Information supplied =
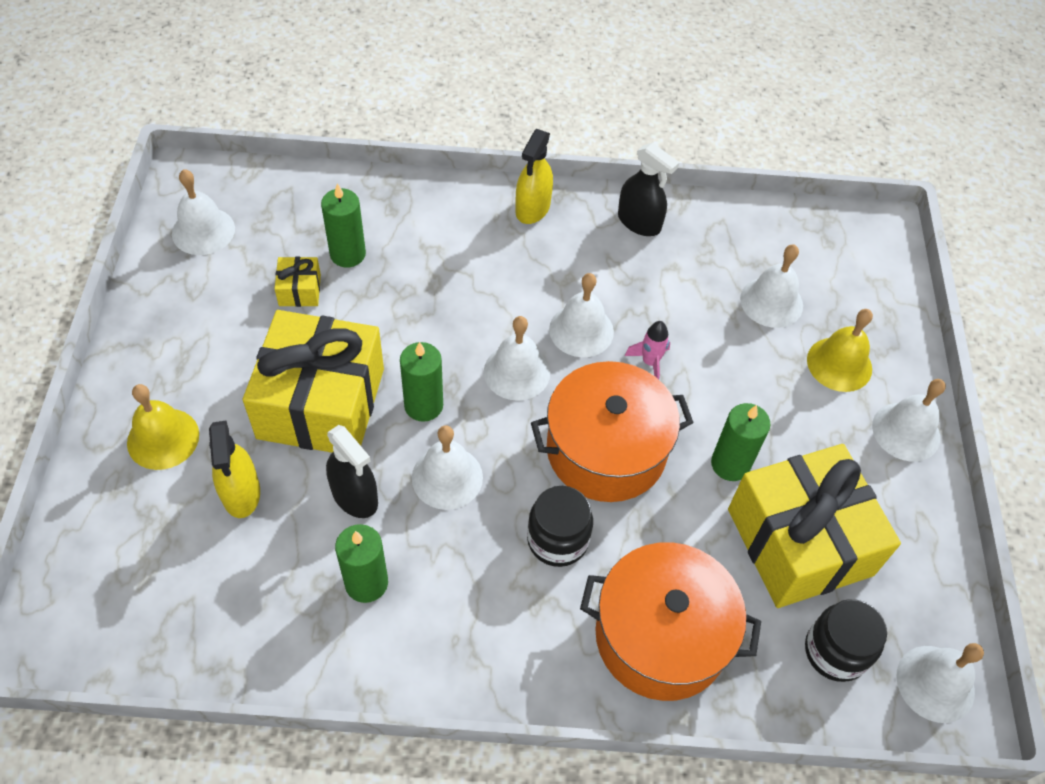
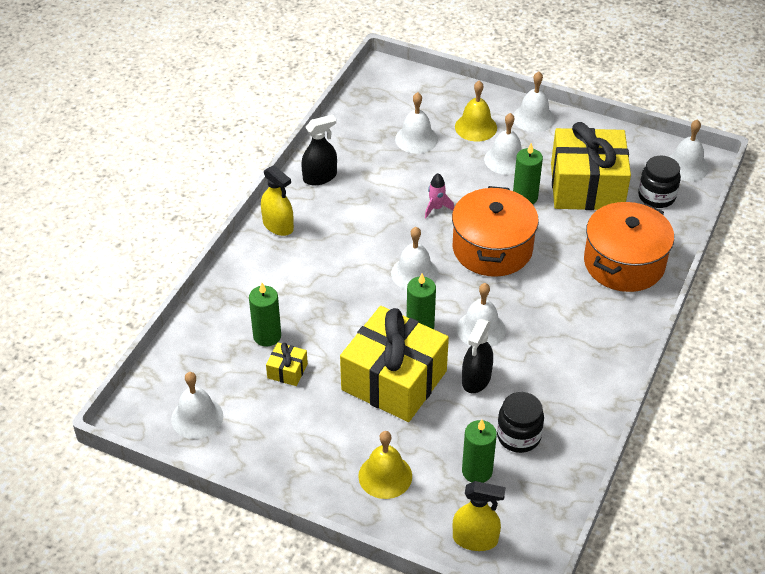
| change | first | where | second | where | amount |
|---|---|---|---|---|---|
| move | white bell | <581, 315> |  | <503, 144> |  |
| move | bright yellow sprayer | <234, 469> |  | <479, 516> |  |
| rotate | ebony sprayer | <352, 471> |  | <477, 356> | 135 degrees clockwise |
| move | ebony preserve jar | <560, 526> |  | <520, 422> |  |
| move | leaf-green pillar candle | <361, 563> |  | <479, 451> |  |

Work item = Be exact. Write out all the entries and omit the pictures.

Response =
| change | first | where | second | where | amount |
|---|---|---|---|---|---|
| move | white bell | <581, 315> |  | <503, 144> |  |
| move | bright yellow sprayer | <234, 469> |  | <479, 516> |  |
| rotate | ebony sprayer | <352, 471> |  | <477, 356> | 135 degrees clockwise |
| move | ebony preserve jar | <560, 526> |  | <520, 422> |  |
| move | leaf-green pillar candle | <361, 563> |  | <479, 451> |  |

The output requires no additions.